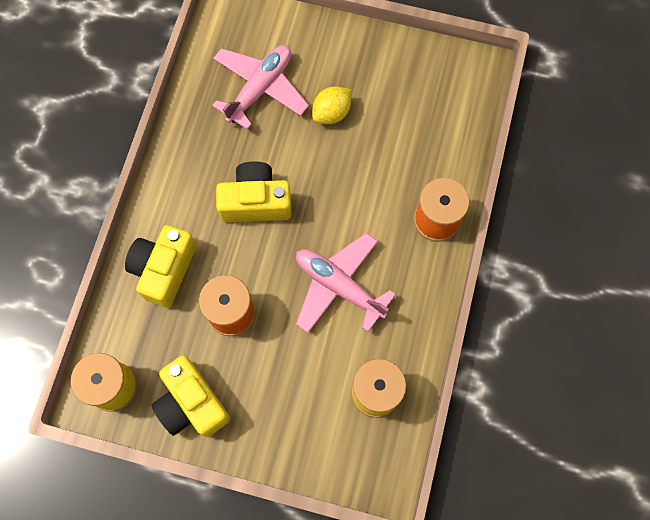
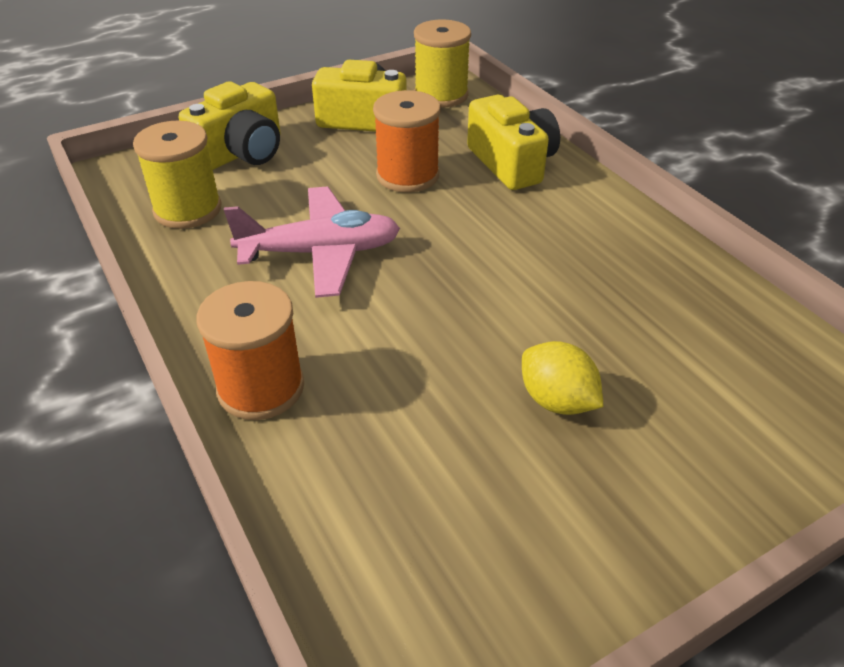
camera: 135 degrees right, 30 degrees down
(256, 202) = (508, 256): yellow camera -> yellow camera (241, 152)
(260, 89) = (680, 356): pink plane -> none
(331, 113) = (557, 401): yellow lemon -> yellow lemon turned 45 degrees counterclockwise

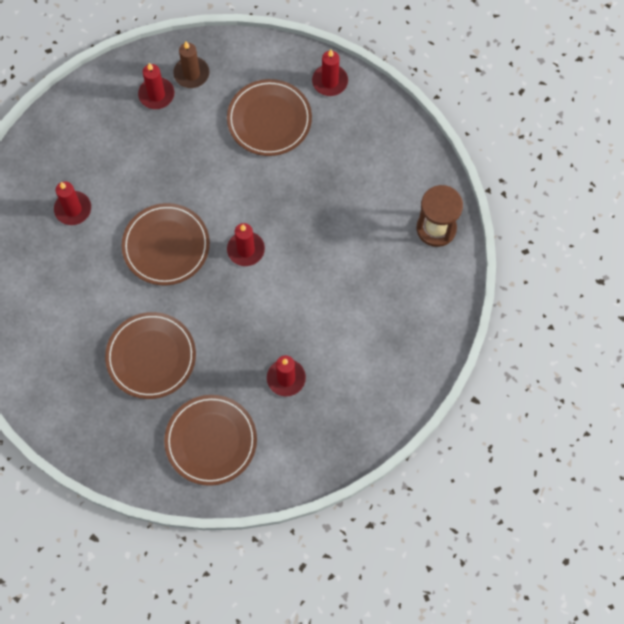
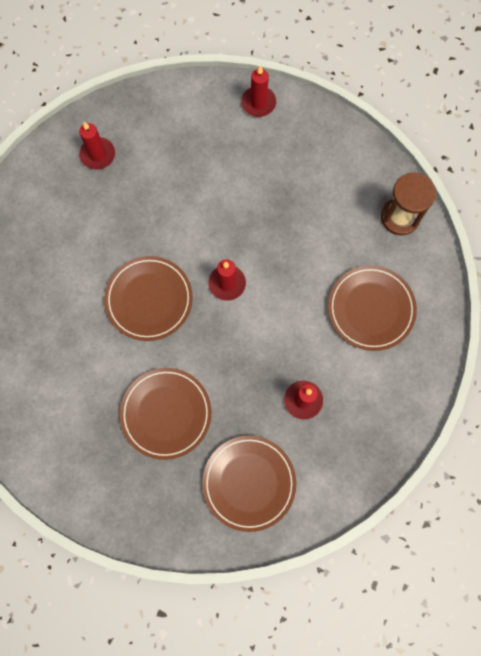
camera: 15 degrees left, 5 degrees up
(73, 209) = (48, 286): red candle -> none
(191, 74) = (126, 127): brown candle -> none
(269, 120) = (212, 153): brown plate -> brown plate (371, 309)

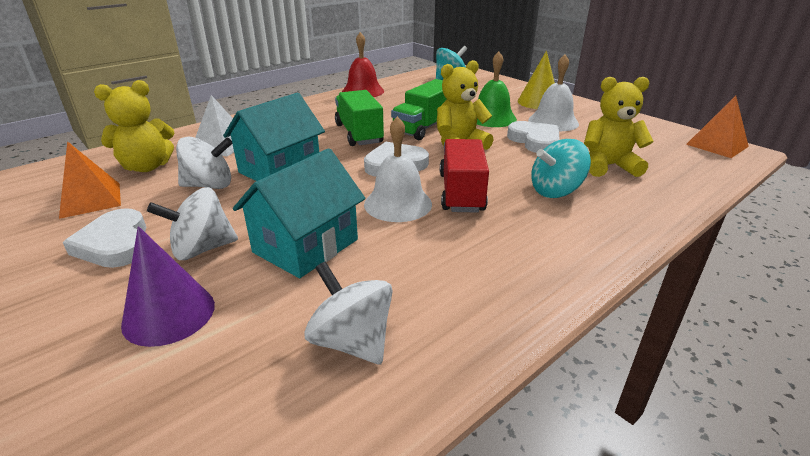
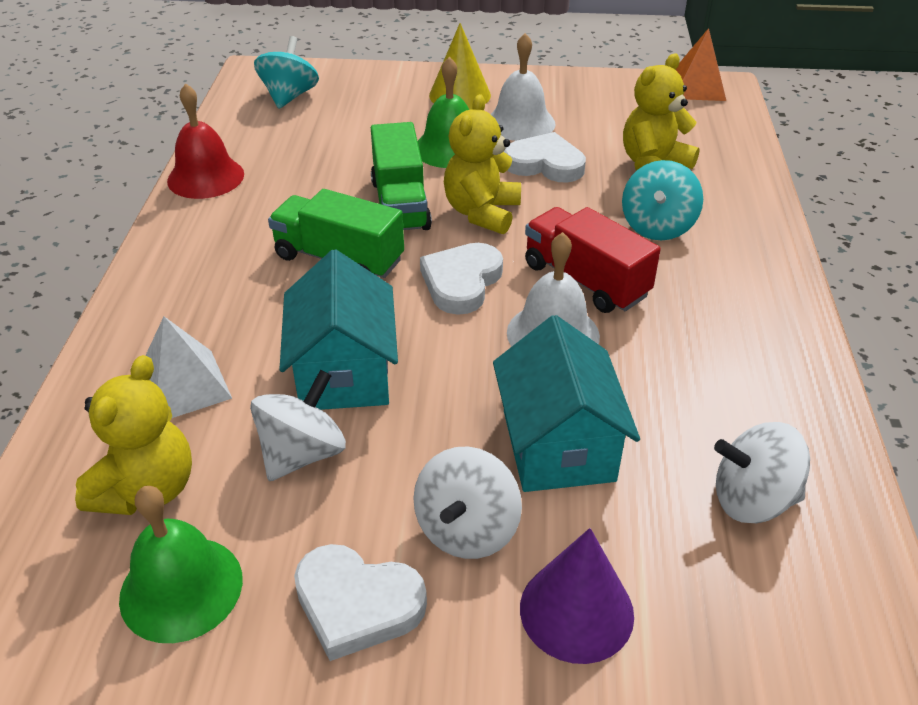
camera: 45 degrees left, 10 degrees up
(90, 200) = (181, 588): orange pyramid -> green bell

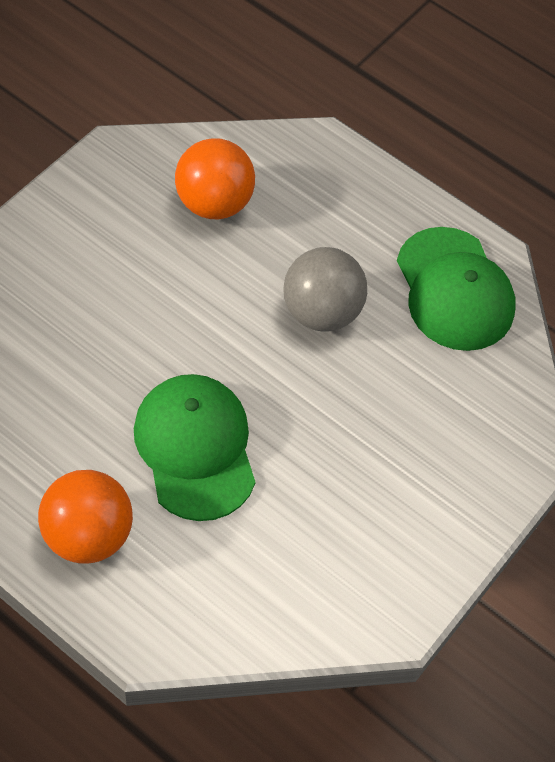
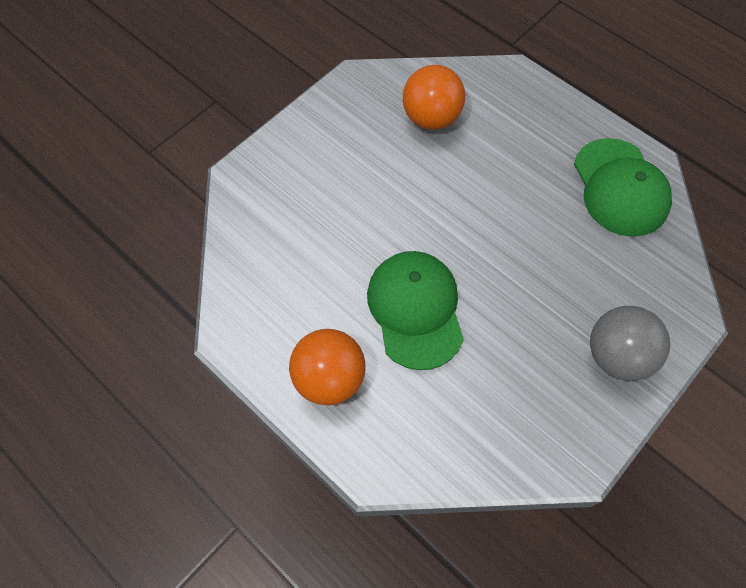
camera: 10 degrees right, 5 degrees up
(321, 312) = (515, 203): grey ball -> grey ball (617, 356)

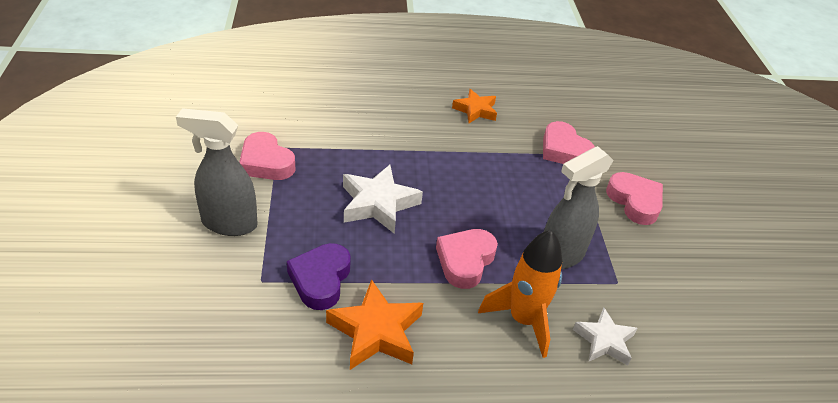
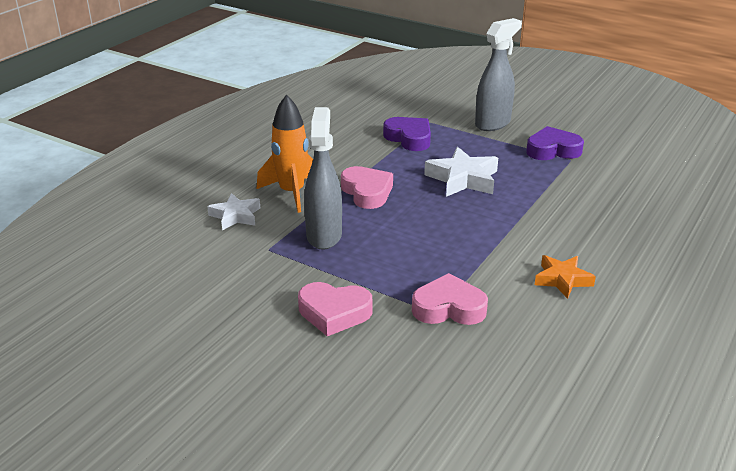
camera: 130 degrees right, 10 degrees down
(266, 162) = (552, 150): pink heart -> purple heart
(376, 331) = (348, 143): orange star -> none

_ _ _

◆ Assignment
Reproduce exactly the line containing "(260, 89) = (680, 356): pink plane -> none" and every line after it in the material above, up to and including the last. Exclude all pictures.

◆ Problem solution
(260, 89) = (680, 356): pink plane -> none
(331, 113) = (557, 401): yellow lemon -> yellow lemon turned 45 degrees counterclockwise

camera: 15 degrees left, 5 degrees up
(73, 209) = (48, 286): red candle -> none
(191, 74) = (126, 127): brown candle -> none
(269, 120) = (212, 153): brown plate -> brown plate (371, 309)

camera: 45 degrees left, 10 degrees up
(90, 200) = (181, 588): orange pyramid -> green bell

camera: 10 degrees right, 5 degrees up
(321, 312) = (515, 203): grey ball -> grey ball (617, 356)

camera: 130 degrees right, 10 degrees down
(266, 162) = (552, 150): pink heart -> purple heart
(376, 331) = (348, 143): orange star -> none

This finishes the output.